▸ Directions
Please count the lines in the rows below that contain the string "shortInstrumentName", treating case as significant, and reply with only the number.

········

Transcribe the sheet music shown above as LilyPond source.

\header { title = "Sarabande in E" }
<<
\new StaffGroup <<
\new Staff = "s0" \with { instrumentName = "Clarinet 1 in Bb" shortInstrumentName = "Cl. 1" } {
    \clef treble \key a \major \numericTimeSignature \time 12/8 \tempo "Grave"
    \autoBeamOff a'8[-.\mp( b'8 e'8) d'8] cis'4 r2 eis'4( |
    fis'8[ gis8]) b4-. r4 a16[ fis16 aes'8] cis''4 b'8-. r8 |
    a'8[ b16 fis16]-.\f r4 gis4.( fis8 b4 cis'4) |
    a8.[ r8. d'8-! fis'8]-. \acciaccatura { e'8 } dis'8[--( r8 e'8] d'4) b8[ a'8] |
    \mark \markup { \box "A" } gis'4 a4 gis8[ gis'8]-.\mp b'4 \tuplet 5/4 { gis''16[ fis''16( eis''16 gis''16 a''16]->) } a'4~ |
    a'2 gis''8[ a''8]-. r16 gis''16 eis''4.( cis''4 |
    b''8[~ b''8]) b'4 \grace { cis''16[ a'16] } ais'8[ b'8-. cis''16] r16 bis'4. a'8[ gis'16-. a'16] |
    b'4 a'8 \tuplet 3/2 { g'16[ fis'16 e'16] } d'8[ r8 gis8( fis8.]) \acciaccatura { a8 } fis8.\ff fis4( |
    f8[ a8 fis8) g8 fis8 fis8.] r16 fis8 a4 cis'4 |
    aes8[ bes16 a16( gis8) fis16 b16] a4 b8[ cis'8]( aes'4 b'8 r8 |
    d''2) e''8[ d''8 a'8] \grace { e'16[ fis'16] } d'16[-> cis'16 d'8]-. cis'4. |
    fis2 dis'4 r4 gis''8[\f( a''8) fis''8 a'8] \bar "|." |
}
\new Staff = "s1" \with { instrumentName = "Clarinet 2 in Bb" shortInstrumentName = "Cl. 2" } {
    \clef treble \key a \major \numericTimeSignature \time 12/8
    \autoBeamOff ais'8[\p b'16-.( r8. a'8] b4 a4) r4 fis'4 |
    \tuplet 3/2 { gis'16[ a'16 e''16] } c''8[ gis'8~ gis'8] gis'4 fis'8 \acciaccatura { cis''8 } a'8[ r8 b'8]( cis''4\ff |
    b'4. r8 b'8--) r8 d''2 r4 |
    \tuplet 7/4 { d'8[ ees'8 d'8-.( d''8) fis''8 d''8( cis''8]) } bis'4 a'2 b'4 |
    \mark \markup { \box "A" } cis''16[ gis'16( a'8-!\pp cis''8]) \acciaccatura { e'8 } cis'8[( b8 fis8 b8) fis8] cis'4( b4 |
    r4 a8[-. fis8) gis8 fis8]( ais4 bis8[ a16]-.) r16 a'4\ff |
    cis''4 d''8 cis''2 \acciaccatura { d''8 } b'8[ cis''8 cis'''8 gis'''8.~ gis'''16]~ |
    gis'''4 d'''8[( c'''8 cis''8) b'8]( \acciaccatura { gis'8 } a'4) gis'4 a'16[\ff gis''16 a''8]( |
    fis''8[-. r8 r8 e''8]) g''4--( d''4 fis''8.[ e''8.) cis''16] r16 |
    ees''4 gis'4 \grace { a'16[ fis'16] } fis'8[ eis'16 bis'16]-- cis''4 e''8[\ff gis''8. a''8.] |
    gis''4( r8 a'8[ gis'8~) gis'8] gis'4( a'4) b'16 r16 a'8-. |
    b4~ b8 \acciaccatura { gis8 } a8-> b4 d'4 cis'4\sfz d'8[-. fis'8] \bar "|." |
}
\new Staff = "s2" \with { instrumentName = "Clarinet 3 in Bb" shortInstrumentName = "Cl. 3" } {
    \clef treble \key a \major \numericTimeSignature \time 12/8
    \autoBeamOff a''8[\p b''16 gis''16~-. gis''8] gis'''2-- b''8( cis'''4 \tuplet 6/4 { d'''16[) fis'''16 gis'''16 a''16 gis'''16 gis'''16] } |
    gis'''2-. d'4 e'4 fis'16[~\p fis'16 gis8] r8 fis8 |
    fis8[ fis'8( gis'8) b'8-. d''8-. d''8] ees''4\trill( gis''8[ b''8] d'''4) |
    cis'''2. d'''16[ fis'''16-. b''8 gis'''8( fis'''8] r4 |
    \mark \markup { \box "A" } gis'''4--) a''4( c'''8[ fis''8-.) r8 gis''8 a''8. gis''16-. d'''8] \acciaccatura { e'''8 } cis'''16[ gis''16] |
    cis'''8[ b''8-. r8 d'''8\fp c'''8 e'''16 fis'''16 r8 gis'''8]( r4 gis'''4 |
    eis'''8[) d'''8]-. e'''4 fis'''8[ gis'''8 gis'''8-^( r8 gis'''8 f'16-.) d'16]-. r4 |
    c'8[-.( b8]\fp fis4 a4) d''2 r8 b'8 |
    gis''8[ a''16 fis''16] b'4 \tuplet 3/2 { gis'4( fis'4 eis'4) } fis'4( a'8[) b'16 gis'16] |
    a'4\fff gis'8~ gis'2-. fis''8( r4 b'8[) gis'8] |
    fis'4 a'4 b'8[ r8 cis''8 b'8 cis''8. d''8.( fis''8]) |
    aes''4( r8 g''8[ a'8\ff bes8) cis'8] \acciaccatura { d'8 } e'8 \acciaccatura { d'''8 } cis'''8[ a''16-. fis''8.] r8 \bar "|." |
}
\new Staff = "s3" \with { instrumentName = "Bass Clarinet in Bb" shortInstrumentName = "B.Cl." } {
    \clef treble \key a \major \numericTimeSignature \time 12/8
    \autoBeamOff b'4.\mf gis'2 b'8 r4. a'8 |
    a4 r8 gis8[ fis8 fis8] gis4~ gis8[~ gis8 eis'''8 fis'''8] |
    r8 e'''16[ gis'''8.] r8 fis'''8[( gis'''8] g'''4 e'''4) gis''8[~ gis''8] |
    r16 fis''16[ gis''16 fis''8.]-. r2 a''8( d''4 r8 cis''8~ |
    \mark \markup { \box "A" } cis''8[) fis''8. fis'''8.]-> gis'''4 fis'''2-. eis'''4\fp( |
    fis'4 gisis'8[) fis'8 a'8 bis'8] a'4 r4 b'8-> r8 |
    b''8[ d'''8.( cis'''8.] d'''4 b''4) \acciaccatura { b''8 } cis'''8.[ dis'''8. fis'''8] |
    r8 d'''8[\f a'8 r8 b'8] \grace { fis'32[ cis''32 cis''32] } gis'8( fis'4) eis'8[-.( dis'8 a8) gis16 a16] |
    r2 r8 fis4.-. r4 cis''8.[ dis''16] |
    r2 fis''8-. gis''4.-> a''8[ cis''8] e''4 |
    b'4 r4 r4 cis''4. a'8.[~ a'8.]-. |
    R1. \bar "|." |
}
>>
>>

········

▸ Finished answer
4